▸ About this task: Could you write out every record below exactly, leaving the pictures out?

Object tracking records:
※

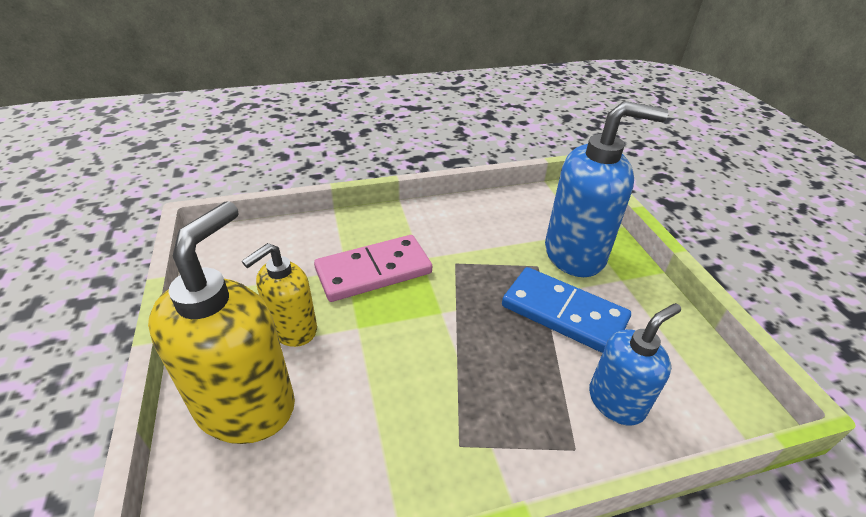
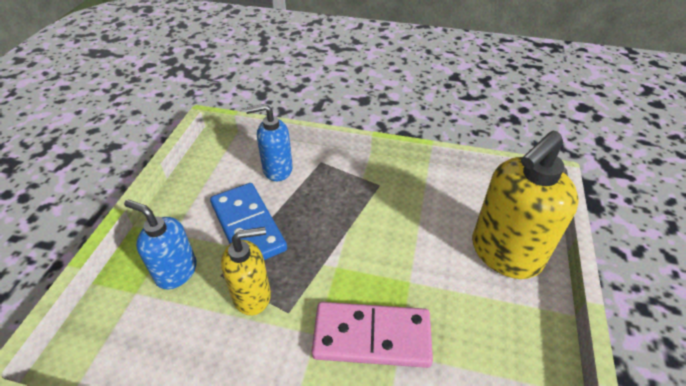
camera: 150 degrees left, 5 degrees up
(293, 329) = (465, 301): yellow soap dispenser -> yellow soap dispenser (252, 295)
(575, 254) = (176, 271): blue soap dispenser -> blue soap dispenser, size x0.60

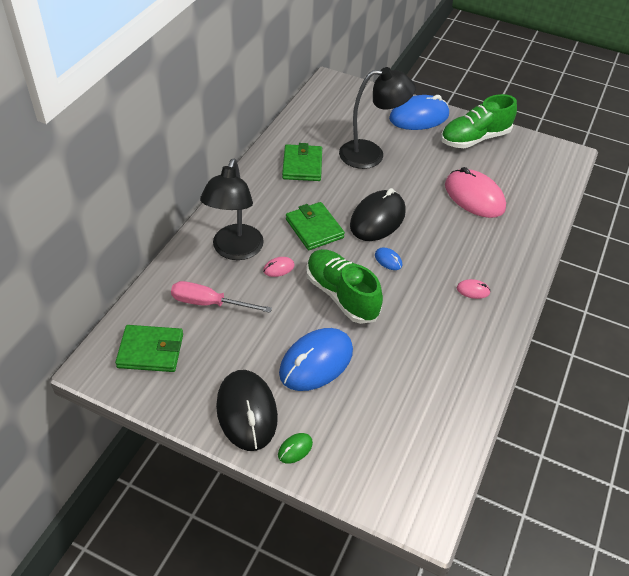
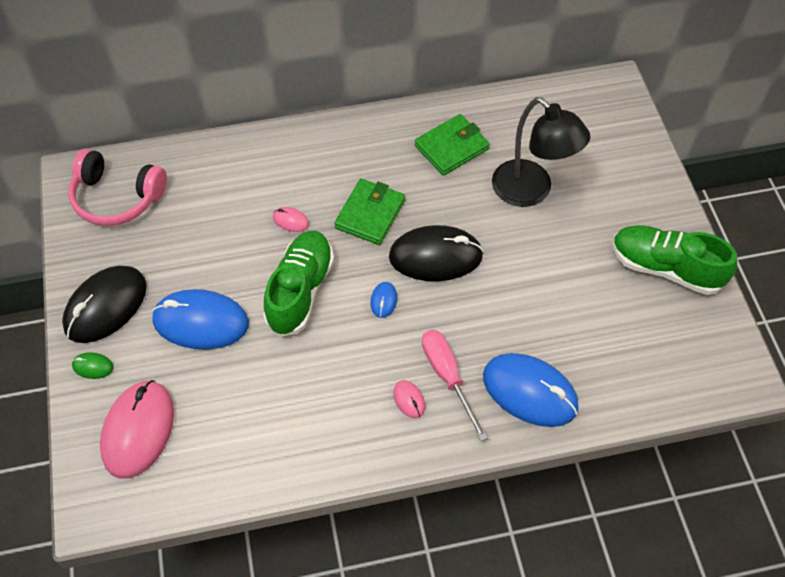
camera: 55 degrees right, 10 degrees up
(150, 351) = (117, 197): green wallet -> pink headphones
(209, 303) = (202, 200): pink screwdriver -> pink screwdriver (447, 376)
(235, 250) = (283, 174): black lamp -> none
(419, 117) = (644, 195): blue mouse -> blue mouse (529, 392)
(474, 197) = (560, 322): pink mouse -> pink mouse (138, 430)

※

▸ Written response:
camera: 150 degrees left, 5 degrees up
(293, 329) = (465, 301): yellow soap dispenser -> yellow soap dispenser (252, 295)
(575, 254) = (176, 271): blue soap dispenser -> blue soap dispenser, size x0.60

camera: 55 degrees right, 10 degrees up
(150, 351) = (117, 197): green wallet -> pink headphones
(209, 303) = (202, 200): pink screwdriver -> pink screwdriver (447, 376)
(235, 250) = (283, 174): black lamp -> none
(419, 117) = (644, 195): blue mouse -> blue mouse (529, 392)
(474, 197) = (560, 322): pink mouse -> pink mouse (138, 430)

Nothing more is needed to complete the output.